■ **WORK TASK**
Check each line of the listing, and copy it if it contains the word "NAND".

════════════════

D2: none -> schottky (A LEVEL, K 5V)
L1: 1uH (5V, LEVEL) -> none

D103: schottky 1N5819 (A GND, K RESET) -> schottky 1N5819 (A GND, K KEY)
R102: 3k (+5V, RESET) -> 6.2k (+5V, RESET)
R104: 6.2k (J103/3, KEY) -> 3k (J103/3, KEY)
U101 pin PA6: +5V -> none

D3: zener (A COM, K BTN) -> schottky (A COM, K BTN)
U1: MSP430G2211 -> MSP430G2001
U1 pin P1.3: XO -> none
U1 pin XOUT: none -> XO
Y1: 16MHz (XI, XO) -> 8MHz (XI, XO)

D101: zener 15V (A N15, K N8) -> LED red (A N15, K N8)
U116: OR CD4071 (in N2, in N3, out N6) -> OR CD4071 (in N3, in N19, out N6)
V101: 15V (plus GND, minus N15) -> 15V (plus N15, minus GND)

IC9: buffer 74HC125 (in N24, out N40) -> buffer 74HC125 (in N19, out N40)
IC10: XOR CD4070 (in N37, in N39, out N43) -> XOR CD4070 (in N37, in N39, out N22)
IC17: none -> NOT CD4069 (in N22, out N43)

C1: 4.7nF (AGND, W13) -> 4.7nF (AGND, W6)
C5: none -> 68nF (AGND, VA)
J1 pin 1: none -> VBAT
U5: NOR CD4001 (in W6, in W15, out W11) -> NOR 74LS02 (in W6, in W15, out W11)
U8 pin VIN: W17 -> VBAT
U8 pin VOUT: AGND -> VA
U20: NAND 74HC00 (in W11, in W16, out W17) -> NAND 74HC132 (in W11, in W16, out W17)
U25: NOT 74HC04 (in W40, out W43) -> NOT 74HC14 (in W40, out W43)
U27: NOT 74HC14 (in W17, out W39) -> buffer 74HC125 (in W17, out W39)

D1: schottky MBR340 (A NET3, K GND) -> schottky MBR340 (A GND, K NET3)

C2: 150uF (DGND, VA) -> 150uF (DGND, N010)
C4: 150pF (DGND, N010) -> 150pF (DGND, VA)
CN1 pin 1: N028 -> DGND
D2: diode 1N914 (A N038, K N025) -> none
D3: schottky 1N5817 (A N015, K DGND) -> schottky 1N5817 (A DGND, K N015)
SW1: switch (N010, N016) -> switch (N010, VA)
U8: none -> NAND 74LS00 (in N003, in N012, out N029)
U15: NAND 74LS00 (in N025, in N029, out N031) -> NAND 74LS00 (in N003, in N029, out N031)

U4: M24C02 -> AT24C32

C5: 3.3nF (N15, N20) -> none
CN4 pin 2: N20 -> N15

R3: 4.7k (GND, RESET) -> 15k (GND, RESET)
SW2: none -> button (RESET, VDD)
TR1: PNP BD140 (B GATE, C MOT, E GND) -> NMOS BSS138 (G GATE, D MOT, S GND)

════════════════

■ **WRITTEN RESPONSE**
U20: NAND 74HC00 (in W11, in W16, out W17) -> NAND 74HC132 (in W11, in W16, out W17)
U8: none -> NAND 74LS00 (in N003, in N012, out N029)
U15: NAND 74LS00 (in N025, in N029, out N031) -> NAND 74LS00 (in N003, in N029, out N031)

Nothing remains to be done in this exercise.